[[ DATA FOR ANALYSIS, beginning ]]

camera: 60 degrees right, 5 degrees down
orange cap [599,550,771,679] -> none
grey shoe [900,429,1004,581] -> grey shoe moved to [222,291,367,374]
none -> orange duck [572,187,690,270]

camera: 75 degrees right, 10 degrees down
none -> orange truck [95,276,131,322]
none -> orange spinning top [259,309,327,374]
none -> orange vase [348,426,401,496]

[[ DATA FOR ANALYSIS, end ]]

Go through the records above and write each one out again exactly.

camera: 60 degrees right, 5 degrees down
orange cap [599,550,771,679] -> none
grey shoe [900,429,1004,581] -> grey shoe moved to [222,291,367,374]
none -> orange duck [572,187,690,270]

camera: 75 degrees right, 10 degrees down
none -> orange truck [95,276,131,322]
none -> orange spinning top [259,309,327,374]
none -> orange vase [348,426,401,496]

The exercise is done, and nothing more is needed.